EXERCISE DATA: Begin
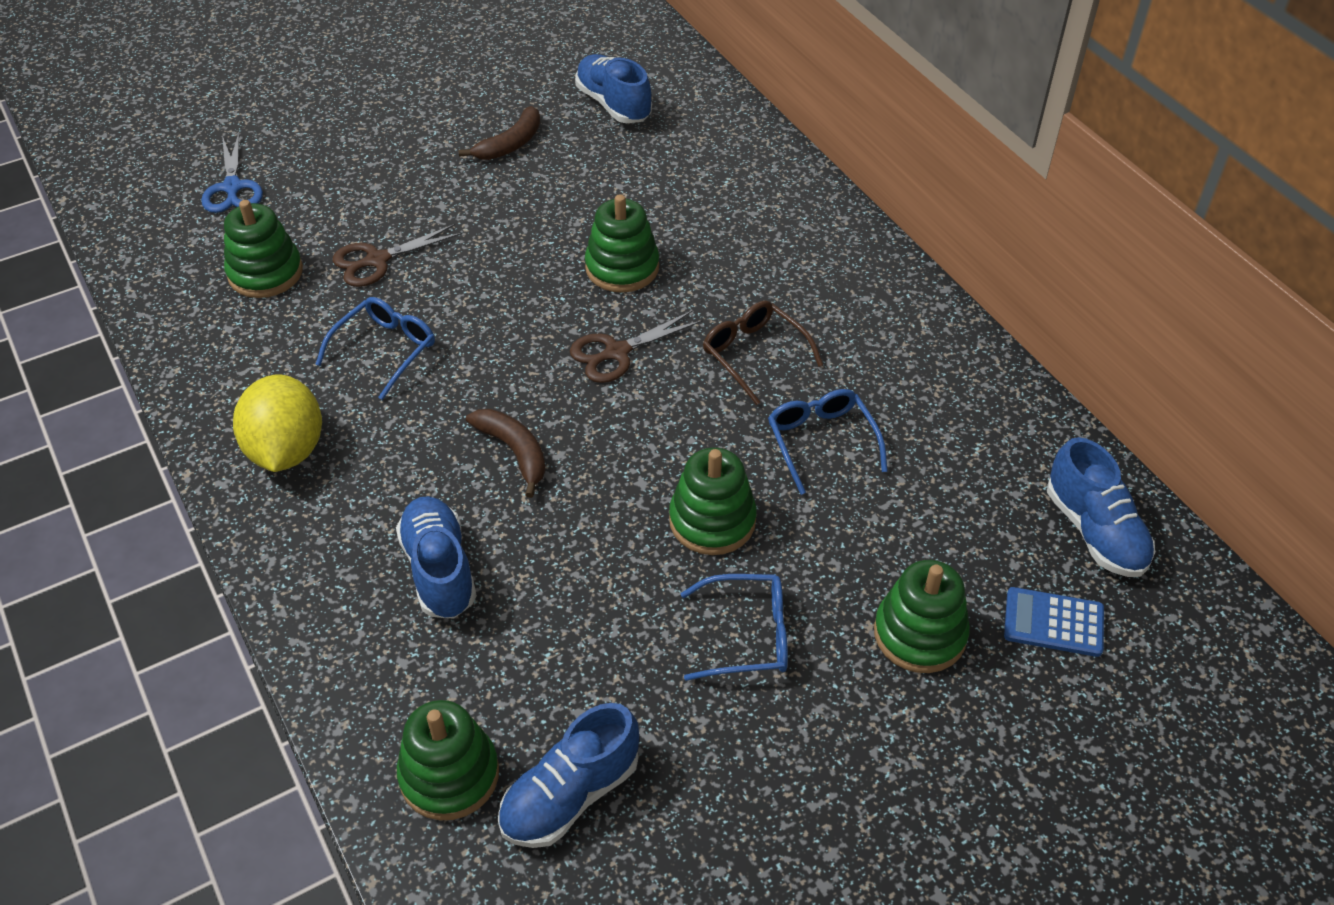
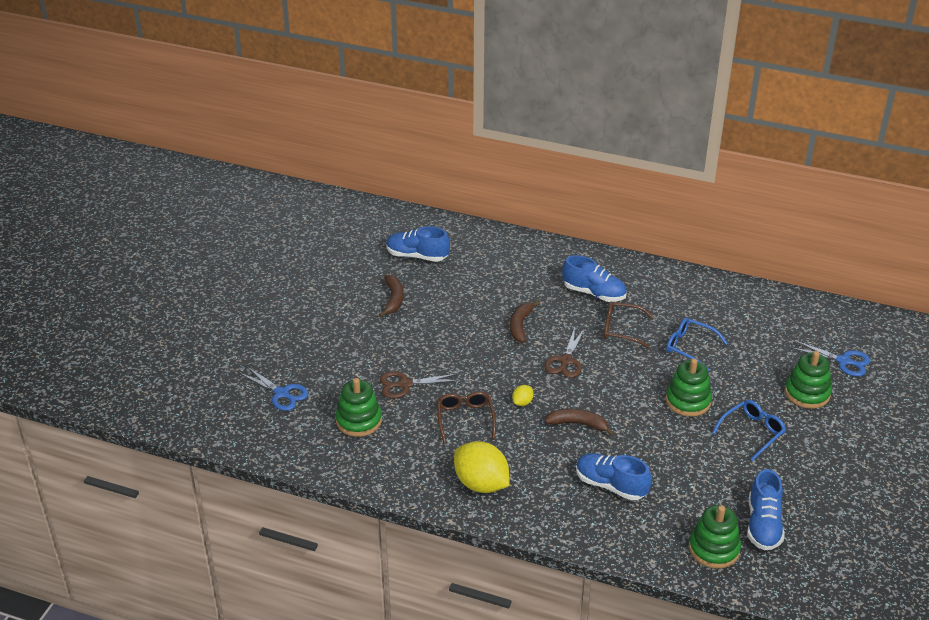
camera: 40 degrees left, 10 degrees down
(377, 260) = (405, 384): brown scissors -> brown scissors turned 60 degrees clockwise
(384, 350) = (465, 419): blue glasses -> brown glasses
(484, 374) = (522, 402): none -> yellow lemon
(622, 267) = (520, 325): green stacking toy -> brown banana
(1053, 622) = (843, 361): blue calculator -> blue scissors
(1095, 531) = (819, 321): blue shoe -> blue shoe (594, 293)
EXERCISE DATA: End
# [ASSIGNED TASK]
Each line of the records with the word "scissors" in it is to be copied.

# [EXPECTED ANSWER]
(377, 260) = (405, 384): brown scissors -> brown scissors turned 60 degrees clockwise
(1053, 622) = (843, 361): blue calculator -> blue scissors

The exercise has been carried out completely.